**EXERCISE DIRECTIONS**
Lines with "speaker" in them are to be located in the listing below and copied.

**EXERCISE MATERIAL**

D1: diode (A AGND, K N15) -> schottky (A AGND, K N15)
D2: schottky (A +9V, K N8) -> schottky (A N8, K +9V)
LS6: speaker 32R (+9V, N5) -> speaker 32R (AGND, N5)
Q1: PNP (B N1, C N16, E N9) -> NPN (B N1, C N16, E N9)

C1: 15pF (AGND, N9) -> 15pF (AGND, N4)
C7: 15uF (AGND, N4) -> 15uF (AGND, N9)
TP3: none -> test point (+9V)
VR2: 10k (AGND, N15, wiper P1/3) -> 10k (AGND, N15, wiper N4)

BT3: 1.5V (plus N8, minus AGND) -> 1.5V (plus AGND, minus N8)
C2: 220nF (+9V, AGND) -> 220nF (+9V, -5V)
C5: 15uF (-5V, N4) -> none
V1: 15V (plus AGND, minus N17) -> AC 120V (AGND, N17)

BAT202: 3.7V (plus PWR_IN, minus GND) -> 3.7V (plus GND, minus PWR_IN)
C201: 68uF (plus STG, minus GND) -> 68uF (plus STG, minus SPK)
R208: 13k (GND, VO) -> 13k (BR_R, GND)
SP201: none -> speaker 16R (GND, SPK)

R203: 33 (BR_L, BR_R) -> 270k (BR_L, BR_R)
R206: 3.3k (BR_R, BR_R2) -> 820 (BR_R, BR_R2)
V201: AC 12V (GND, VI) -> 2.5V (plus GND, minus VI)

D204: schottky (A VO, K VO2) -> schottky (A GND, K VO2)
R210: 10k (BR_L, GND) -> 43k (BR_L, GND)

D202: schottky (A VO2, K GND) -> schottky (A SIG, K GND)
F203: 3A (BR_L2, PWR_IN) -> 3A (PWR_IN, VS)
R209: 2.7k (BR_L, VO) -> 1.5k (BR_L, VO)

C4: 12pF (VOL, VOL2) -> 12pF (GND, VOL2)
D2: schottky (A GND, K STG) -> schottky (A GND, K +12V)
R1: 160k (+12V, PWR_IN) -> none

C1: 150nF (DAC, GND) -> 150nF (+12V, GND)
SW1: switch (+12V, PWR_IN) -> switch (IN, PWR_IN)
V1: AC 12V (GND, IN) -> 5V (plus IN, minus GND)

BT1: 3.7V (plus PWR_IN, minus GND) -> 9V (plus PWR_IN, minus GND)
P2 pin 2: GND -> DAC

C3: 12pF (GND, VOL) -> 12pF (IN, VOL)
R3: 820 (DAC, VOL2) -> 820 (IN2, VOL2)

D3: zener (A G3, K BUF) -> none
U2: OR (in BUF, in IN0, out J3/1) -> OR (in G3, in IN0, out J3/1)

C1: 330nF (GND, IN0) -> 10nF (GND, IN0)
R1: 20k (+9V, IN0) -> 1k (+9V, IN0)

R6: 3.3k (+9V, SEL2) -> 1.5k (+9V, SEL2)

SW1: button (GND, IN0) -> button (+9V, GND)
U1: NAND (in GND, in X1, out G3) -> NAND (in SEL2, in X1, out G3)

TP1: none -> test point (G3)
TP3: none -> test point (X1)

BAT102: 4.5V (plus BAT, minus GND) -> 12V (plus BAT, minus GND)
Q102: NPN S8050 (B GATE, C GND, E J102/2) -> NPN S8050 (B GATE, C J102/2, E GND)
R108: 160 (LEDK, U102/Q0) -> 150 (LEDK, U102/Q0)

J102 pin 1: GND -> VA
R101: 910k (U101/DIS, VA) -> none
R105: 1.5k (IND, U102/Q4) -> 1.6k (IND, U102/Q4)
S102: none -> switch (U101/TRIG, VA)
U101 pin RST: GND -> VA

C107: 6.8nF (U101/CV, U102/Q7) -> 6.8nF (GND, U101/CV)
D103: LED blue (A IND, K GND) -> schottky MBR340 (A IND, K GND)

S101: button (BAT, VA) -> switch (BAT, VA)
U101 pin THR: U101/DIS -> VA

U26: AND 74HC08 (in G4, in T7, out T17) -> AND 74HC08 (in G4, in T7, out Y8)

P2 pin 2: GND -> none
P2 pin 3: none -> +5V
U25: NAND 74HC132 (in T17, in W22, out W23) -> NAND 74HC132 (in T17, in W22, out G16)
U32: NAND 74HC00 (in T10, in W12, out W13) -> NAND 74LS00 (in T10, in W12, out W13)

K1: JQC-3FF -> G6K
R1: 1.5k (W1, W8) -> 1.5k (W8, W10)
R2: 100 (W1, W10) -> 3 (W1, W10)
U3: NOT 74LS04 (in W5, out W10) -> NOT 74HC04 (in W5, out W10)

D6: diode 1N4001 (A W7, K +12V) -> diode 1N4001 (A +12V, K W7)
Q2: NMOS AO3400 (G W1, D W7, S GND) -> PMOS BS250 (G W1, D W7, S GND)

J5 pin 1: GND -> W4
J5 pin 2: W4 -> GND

**SOLVED EXERCISE**
LS6: speaker 32R (+9V, N5) -> speaker 32R (AGND, N5)
SP201: none -> speaker 16R (GND, SPK)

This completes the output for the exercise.